### WORK INSTRUCTION
Every line in the data below that includes "right" belongs in the answer, copied as it stands.

### DATASET EXTRACT
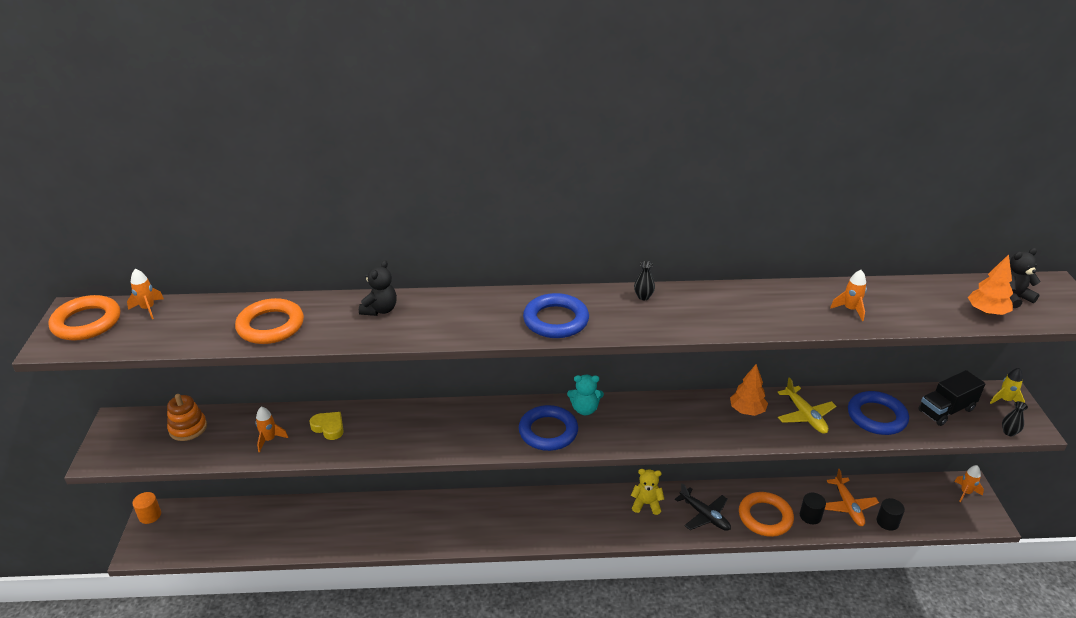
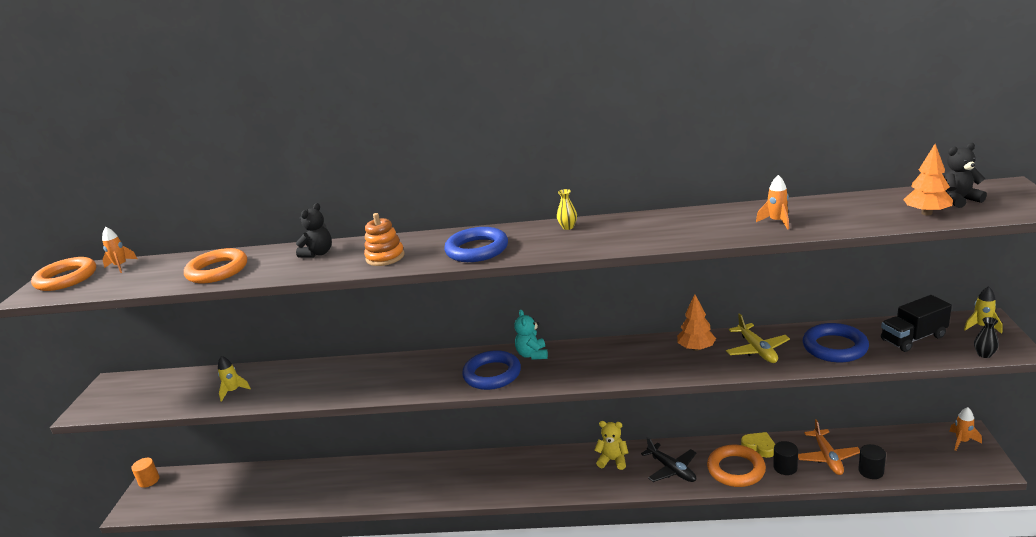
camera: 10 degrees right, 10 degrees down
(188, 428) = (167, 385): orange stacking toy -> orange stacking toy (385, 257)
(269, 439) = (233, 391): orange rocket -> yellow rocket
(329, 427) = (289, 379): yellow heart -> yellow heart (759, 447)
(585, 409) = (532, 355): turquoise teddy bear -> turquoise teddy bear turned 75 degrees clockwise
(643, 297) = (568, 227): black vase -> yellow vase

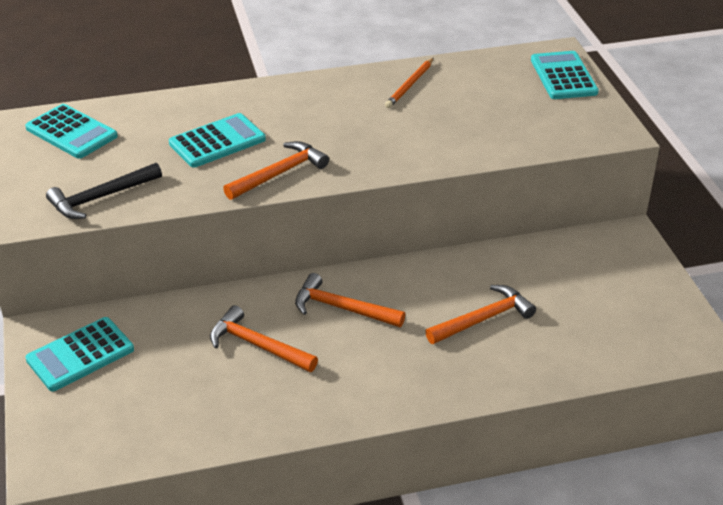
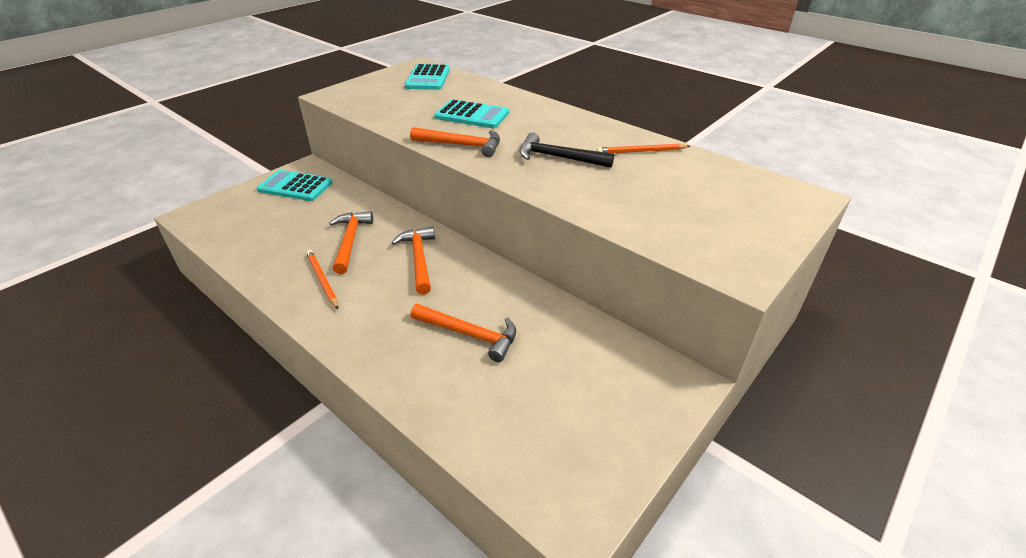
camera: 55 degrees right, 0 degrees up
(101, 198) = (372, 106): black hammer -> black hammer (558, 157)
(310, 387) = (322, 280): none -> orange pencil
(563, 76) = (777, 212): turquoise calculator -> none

### RESPONSE TO THE TASK
camera: 10 degrees right, 10 degrees down
camera: 55 degrees right, 0 degrees up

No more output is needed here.